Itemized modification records
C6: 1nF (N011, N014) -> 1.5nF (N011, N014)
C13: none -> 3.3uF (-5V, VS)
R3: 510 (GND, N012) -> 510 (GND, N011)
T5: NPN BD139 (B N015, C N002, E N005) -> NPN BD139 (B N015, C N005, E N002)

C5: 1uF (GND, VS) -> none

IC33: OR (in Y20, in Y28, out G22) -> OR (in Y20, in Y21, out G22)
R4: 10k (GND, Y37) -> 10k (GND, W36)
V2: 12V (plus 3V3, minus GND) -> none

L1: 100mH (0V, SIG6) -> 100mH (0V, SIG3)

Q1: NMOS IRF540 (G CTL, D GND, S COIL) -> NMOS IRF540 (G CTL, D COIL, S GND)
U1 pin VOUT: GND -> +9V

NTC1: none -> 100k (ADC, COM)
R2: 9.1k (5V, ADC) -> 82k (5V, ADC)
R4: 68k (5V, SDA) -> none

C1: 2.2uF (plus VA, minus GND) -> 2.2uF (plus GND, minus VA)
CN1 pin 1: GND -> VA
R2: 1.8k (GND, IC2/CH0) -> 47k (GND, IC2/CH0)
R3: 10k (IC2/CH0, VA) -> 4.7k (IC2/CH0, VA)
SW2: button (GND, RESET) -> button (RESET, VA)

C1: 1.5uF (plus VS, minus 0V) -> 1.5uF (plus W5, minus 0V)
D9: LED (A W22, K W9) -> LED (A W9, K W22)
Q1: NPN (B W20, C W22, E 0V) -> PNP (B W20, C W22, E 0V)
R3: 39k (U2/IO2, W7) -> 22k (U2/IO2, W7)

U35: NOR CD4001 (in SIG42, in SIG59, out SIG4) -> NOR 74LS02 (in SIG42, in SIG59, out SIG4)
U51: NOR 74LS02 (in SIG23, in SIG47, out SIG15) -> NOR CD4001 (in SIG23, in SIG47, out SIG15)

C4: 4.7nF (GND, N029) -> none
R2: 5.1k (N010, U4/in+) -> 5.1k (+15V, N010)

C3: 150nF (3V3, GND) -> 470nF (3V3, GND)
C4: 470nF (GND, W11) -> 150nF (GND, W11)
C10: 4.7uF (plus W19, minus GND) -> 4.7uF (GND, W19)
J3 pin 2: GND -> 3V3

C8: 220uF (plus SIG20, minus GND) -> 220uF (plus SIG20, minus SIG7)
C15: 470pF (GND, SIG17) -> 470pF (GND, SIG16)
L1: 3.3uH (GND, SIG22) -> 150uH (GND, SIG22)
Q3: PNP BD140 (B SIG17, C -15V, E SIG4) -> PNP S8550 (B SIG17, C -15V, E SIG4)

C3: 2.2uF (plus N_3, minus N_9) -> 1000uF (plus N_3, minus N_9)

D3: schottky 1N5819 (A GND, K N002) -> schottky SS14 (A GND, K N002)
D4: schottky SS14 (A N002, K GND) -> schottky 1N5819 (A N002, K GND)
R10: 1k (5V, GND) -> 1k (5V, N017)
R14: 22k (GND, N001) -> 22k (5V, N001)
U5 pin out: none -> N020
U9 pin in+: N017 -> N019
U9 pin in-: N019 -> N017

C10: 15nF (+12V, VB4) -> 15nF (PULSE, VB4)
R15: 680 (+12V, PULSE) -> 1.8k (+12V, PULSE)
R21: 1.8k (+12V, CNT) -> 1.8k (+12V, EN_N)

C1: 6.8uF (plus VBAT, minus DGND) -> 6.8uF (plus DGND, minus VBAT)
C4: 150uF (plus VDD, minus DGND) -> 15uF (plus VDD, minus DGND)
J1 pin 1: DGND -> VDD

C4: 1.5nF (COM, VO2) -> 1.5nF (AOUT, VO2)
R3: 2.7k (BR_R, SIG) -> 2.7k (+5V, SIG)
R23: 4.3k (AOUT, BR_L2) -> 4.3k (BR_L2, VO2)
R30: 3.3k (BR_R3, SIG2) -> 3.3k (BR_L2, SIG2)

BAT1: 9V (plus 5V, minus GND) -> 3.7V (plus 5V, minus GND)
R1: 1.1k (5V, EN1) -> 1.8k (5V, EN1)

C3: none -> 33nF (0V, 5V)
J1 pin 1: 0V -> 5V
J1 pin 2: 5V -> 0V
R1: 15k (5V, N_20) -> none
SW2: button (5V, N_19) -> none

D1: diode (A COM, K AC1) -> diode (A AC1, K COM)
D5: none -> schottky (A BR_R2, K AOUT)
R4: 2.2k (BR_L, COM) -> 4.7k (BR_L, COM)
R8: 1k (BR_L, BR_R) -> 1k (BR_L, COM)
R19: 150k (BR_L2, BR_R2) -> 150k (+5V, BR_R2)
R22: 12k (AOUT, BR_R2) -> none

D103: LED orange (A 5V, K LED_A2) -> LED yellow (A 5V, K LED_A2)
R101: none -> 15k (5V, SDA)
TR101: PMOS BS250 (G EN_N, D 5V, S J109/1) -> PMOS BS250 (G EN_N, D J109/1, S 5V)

- **THE TASK**
Look through the entries above and list every line containing "plus".

- **ANSWER TO THIS TASK**
V2: 12V (plus 3V3, minus GND) -> none
C1: 2.2uF (plus VA, minus GND) -> 2.2uF (plus GND, minus VA)
C1: 1.5uF (plus VS, minus 0V) -> 1.5uF (plus W5, minus 0V)
C10: 4.7uF (plus W19, minus GND) -> 4.7uF (GND, W19)
C8: 220uF (plus SIG20, minus GND) -> 220uF (plus SIG20, minus SIG7)
C3: 2.2uF (plus N_3, minus N_9) -> 1000uF (plus N_3, minus N_9)
C1: 6.8uF (plus VBAT, minus DGND) -> 6.8uF (plus DGND, minus VBAT)
C4: 150uF (plus VDD, minus DGND) -> 15uF (plus VDD, minus DGND)
BAT1: 9V (plus 5V, minus GND) -> 3.7V (plus 5V, minus GND)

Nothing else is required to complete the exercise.